Exercise requirements: From the line that includes "black pot: 1 -> 0" down to the final line of the data below, copy every line exactly and leave the rest out.

Object change listings:
^^^^^^^^
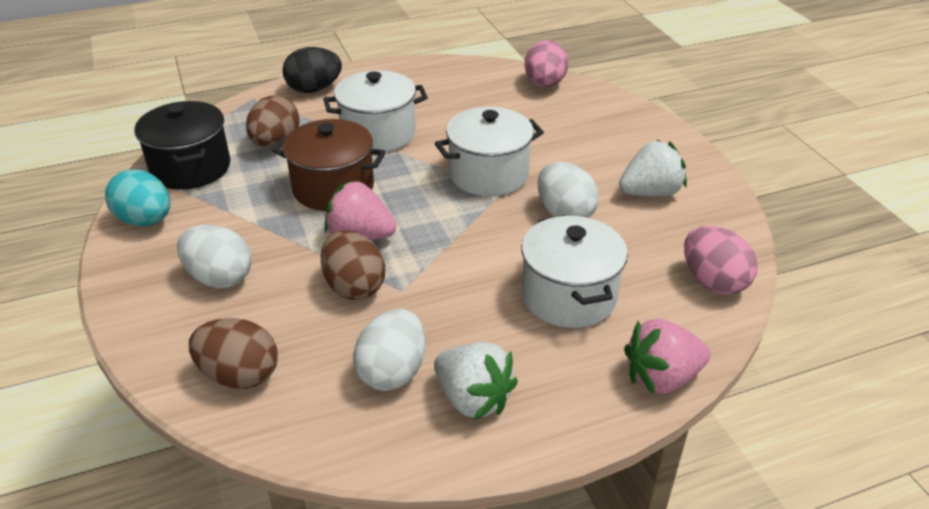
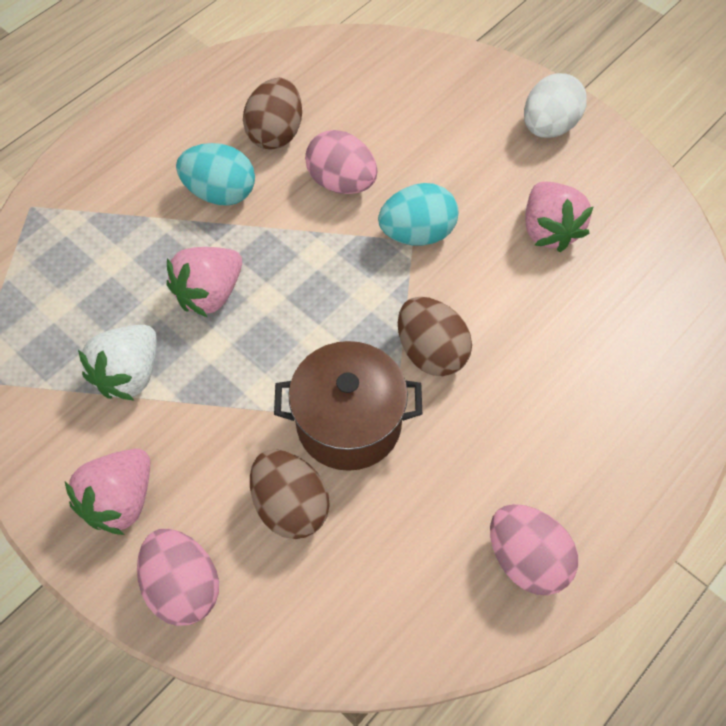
black egg: 1 -> 0
black pot: 1 -> 0
pink egg: 2 -> 3
pink strawberry: 2 -> 3
turquoise egg: 1 -> 2
white egg: 3 -> 1
white pot: 3 -> 0
white strawberry: 2 -> 1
^^^^^^^^
Result below:
black pot: 1 -> 0
pink egg: 2 -> 3
pink strawberry: 2 -> 3
turquoise egg: 1 -> 2
white egg: 3 -> 1
white pot: 3 -> 0
white strawberry: 2 -> 1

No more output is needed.